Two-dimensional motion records
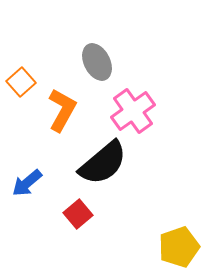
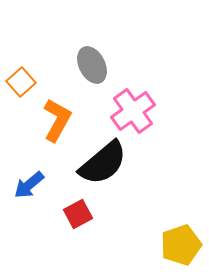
gray ellipse: moved 5 px left, 3 px down
orange L-shape: moved 5 px left, 10 px down
blue arrow: moved 2 px right, 2 px down
red square: rotated 12 degrees clockwise
yellow pentagon: moved 2 px right, 2 px up
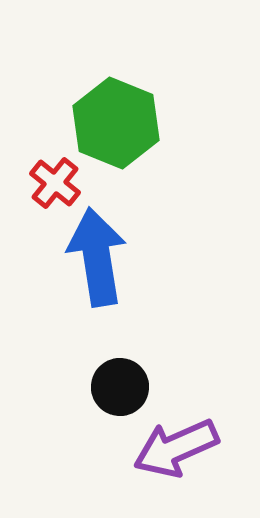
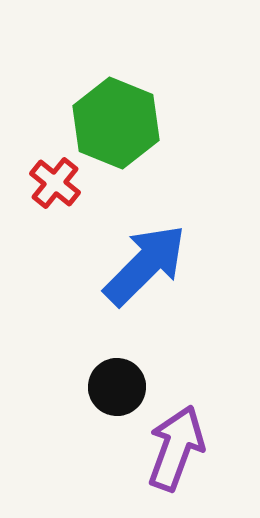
blue arrow: moved 48 px right, 8 px down; rotated 54 degrees clockwise
black circle: moved 3 px left
purple arrow: rotated 134 degrees clockwise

▶ TASK REQUIREMENTS
When the line containing "red square: rotated 12 degrees clockwise" is reached, write out that line and each one after it exactly, ending with the last line of the records; pictures are not copied.

▶ SOLUTION FOR THIS PROBLEM
red square: rotated 12 degrees clockwise
yellow pentagon: moved 2 px right, 2 px up
blue arrow: moved 48 px right, 8 px down; rotated 54 degrees clockwise
black circle: moved 3 px left
purple arrow: rotated 134 degrees clockwise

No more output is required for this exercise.